Return the following entries exactly, word for word.

##### Provided material #####

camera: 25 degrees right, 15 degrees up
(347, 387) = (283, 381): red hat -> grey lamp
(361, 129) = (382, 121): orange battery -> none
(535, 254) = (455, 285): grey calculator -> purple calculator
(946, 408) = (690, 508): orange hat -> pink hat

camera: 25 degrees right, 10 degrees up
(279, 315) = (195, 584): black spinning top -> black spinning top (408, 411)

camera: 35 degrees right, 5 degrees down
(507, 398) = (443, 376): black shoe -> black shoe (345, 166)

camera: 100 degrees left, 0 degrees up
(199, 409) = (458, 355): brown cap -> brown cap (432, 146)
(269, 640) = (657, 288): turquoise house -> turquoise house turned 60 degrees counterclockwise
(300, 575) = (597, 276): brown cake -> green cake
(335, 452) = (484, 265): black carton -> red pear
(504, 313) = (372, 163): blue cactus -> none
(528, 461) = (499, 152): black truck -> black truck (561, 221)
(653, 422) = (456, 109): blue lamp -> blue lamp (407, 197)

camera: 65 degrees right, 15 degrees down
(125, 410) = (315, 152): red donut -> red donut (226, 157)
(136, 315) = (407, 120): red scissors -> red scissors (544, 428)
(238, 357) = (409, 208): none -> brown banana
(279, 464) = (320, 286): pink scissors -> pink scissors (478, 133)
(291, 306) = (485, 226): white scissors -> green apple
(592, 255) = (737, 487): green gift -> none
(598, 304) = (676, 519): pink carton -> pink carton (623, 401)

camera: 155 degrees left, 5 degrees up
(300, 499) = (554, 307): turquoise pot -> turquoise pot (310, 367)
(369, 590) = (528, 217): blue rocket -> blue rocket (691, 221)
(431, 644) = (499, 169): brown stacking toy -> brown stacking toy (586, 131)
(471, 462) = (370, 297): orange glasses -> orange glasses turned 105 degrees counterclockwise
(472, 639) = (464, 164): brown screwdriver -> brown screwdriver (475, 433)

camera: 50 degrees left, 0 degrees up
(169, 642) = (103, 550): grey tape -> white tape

#####

> Answer to this exercise
camera: 25 degrees right, 15 degrees up
(347, 387) = (283, 381): red hat -> grey lamp
(361, 129) = (382, 121): orange battery -> none
(535, 254) = (455, 285): grey calculator -> purple calculator
(946, 408) = (690, 508): orange hat -> pink hat

camera: 25 degrees right, 10 degrees up
(279, 315) = (195, 584): black spinning top -> black spinning top (408, 411)

camera: 35 degrees right, 5 degrees down
(507, 398) = (443, 376): black shoe -> black shoe (345, 166)

camera: 100 degrees left, 0 degrees up
(199, 409) = (458, 355): brown cap -> brown cap (432, 146)
(269, 640) = (657, 288): turquoise house -> turquoise house turned 60 degrees counterclockwise
(300, 575) = (597, 276): brown cake -> green cake
(335, 452) = (484, 265): black carton -> red pear
(504, 313) = (372, 163): blue cactus -> none
(528, 461) = (499, 152): black truck -> black truck (561, 221)
(653, 422) = (456, 109): blue lamp -> blue lamp (407, 197)

camera: 65 degrees right, 15 degrees down
(125, 410) = (315, 152): red donut -> red donut (226, 157)
(136, 315) = (407, 120): red scissors -> red scissors (544, 428)
(238, 357) = (409, 208): none -> brown banana
(279, 464) = (320, 286): pink scissors -> pink scissors (478, 133)
(291, 306) = (485, 226): white scissors -> green apple
(592, 255) = (737, 487): green gift -> none
(598, 304) = (676, 519): pink carton -> pink carton (623, 401)

camera: 155 degrees left, 5 degrees up
(300, 499) = (554, 307): turquoise pot -> turquoise pot (310, 367)
(369, 590) = (528, 217): blue rocket -> blue rocket (691, 221)
(431, 644) = (499, 169): brown stacking toy -> brown stacking toy (586, 131)
(471, 462) = (370, 297): orange glasses -> orange glasses turned 105 degrees counterclockwise
(472, 639) = (464, 164): brown screwdriver -> brown screwdriver (475, 433)

camera: 50 degrees left, 0 degrees up
(169, 642) = (103, 550): grey tape -> white tape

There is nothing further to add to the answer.